• [YOUR TASK]:
Repeat each record below exactly as given.

[Opening EXTRACTED ENTRIES section]

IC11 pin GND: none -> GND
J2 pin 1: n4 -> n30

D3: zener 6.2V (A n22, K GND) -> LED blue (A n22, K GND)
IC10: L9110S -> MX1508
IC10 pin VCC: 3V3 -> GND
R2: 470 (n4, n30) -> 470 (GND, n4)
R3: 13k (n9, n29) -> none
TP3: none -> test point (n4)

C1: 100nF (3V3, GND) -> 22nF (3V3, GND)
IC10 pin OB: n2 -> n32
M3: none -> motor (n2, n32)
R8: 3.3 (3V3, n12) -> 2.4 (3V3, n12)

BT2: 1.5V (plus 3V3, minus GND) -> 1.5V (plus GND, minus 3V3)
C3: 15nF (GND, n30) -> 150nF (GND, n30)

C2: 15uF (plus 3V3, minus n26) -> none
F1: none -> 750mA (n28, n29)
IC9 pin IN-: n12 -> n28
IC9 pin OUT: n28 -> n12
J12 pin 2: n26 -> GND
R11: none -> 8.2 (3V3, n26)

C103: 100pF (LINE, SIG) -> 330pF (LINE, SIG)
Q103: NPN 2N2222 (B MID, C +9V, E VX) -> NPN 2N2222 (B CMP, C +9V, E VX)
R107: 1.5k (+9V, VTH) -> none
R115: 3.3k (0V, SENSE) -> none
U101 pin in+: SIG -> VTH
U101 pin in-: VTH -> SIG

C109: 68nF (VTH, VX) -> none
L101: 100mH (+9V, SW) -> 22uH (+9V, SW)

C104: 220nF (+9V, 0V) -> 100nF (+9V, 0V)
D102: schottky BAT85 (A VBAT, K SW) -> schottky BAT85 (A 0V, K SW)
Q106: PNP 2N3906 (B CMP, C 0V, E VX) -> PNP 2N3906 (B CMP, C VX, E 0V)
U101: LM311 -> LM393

[Closing EXTRACTED ENTRIES section]

• [ANSWER BOX]:
IC11 pin GND: none -> GND
J2 pin 1: n4 -> n30

D3: zener 6.2V (A n22, K GND) -> LED blue (A n22, K GND)
IC10: L9110S -> MX1508
IC10 pin VCC: 3V3 -> GND
R2: 470 (n4, n30) -> 470 (GND, n4)
R3: 13k (n9, n29) -> none
TP3: none -> test point (n4)

C1: 100nF (3V3, GND) -> 22nF (3V3, GND)
IC10 pin OB: n2 -> n32
M3: none -> motor (n2, n32)
R8: 3.3 (3V3, n12) -> 2.4 (3V3, n12)

BT2: 1.5V (plus 3V3, minus GND) -> 1.5V (plus GND, minus 3V3)
C3: 15nF (GND, n30) -> 150nF (GND, n30)

C2: 15uF (plus 3V3, minus n26) -> none
F1: none -> 750mA (n28, n29)
IC9 pin IN-: n12 -> n28
IC9 pin OUT: n28 -> n12
J12 pin 2: n26 -> GND
R11: none -> 8.2 (3V3, n26)

C103: 100pF (LINE, SIG) -> 330pF (LINE, SIG)
Q103: NPN 2N2222 (B MID, C +9V, E VX) -> NPN 2N2222 (B CMP, C +9V, E VX)
R107: 1.5k (+9V, VTH) -> none
R115: 3.3k (0V, SENSE) -> none
U101 pin in+: SIG -> VTH
U101 pin in-: VTH -> SIG

C109: 68nF (VTH, VX) -> none
L101: 100mH (+9V, SW) -> 22uH (+9V, SW)

C104: 220nF (+9V, 0V) -> 100nF (+9V, 0V)
D102: schottky BAT85 (A VBAT, K SW) -> schottky BAT85 (A 0V, K SW)
Q106: PNP 2N3906 (B CMP, C 0V, E VX) -> PNP 2N3906 (B CMP, C VX, E 0V)
U101: LM311 -> LM393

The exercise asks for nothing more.